| Task description |
Look for "cube" in the listing below. Gather each line that contains it.

| Available records |
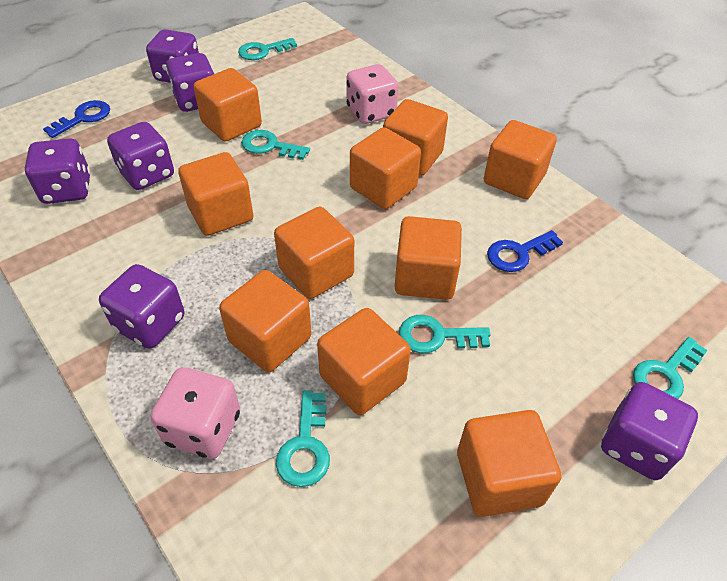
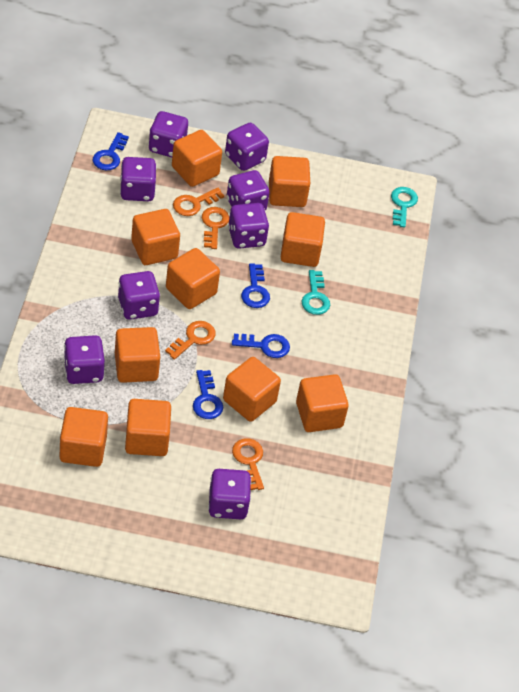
blue key: 2 -> 4
orange key: 0 -> 4
pink dice: 2 -> 0
purple dice: 6 -> 8
turquoise key: 5 -> 2

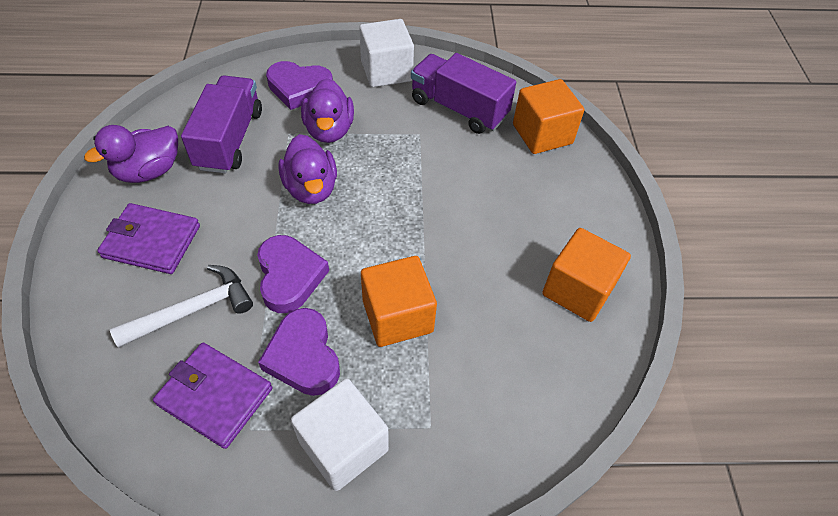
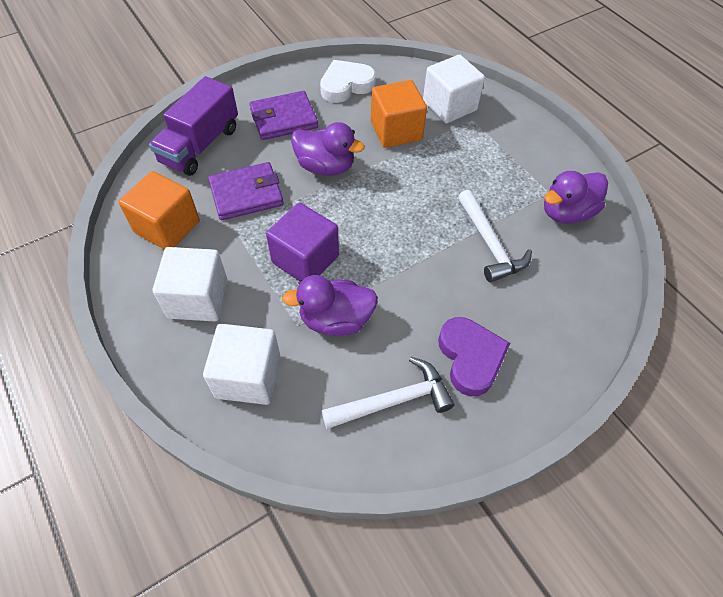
orange cube: 3 -> 2
purple cube: 0 -> 1
purple heart: 3 -> 1
purple truck: 2 -> 1
white cube: 2 -> 3
white hammer: 1 -> 2
white heart: 0 -> 1

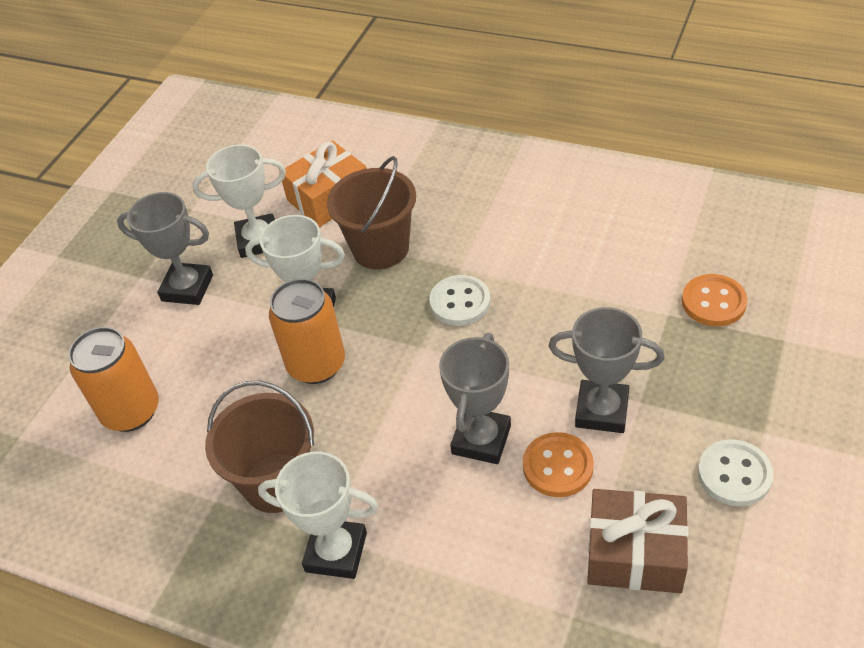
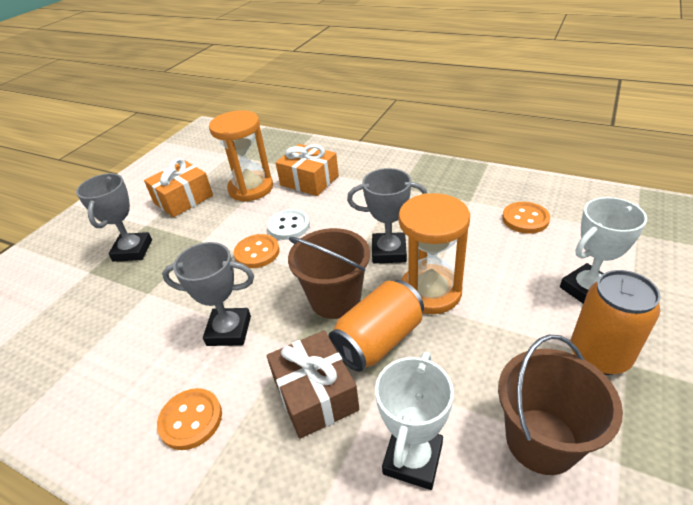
orange button: 2 -> 3
orange gift: 1 -> 2
orange hourglass: 0 -> 2
white button: 2 -> 1
white trophy: 3 -> 2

| Solution |
orange cube: 3 -> 2
purple cube: 0 -> 1
white cube: 2 -> 3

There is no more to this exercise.